• [EXERCISE PROMPT]:
An exact copy of every record, with no pictures, please.

• [DATA SHOWN]:
....................
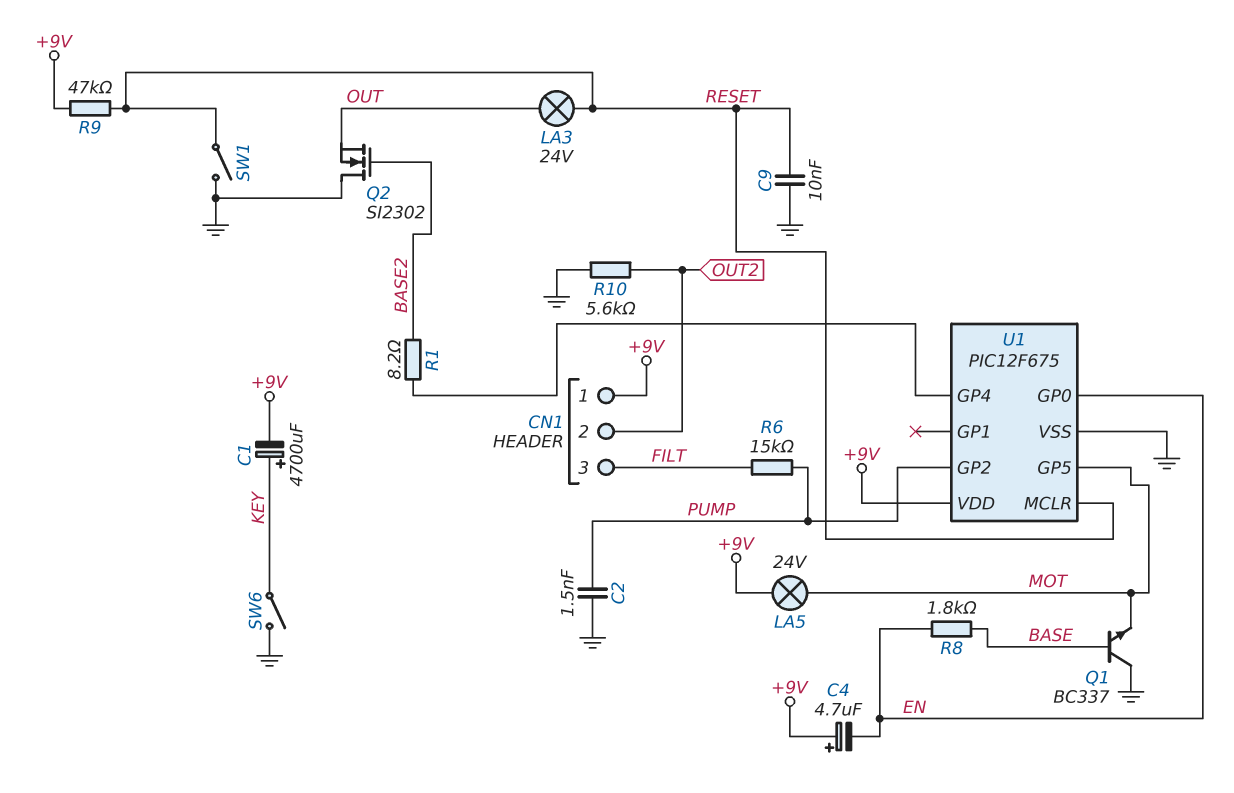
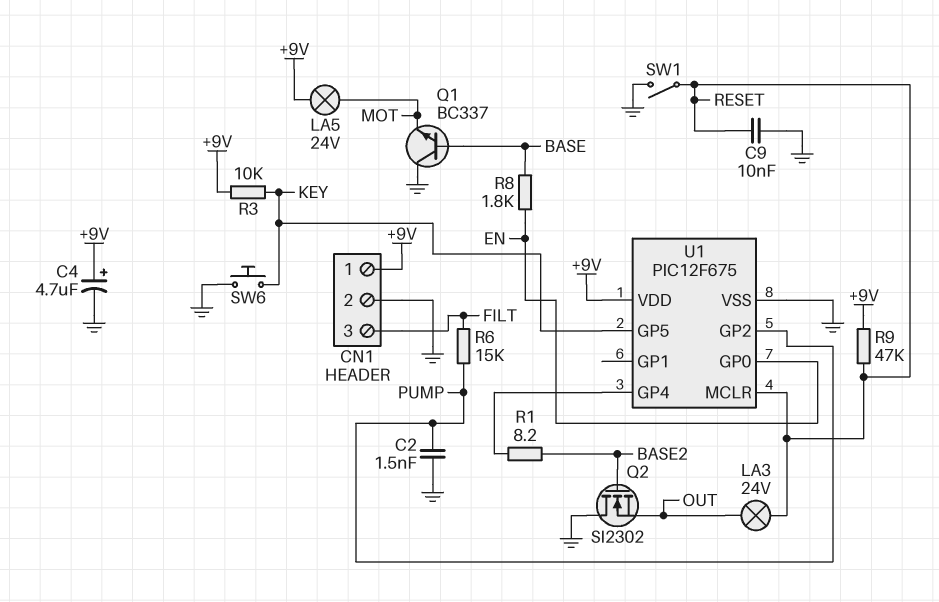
C1: 4700uF (plus KEY, minus +9V) -> none
C4: 4.7uF (plus +9V, minus EN) -> 4.7uF (plus +9V, minus GND)
CN1 pin 2: OUT2 -> GND
R3: none -> 10k (+9V, KEY)
R10: 5.6k (GND, OUT2) -> none
SW6: switch (GND, KEY) -> button (GND, KEY)
U1 pin GP5: MOT -> KEY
....................
• [SOLUTION]:
C1: 4700uF (plus KEY, minus +9V) -> none
C4: 4.7uF (plus +9V, minus EN) -> 4.7uF (plus +9V, minus GND)
CN1 pin 2: OUT2 -> GND
R3: none -> 10k (+9V, KEY)
R10: 5.6k (GND, OUT2) -> none
SW6: switch (GND, KEY) -> button (GND, KEY)
U1 pin GP5: MOT -> KEY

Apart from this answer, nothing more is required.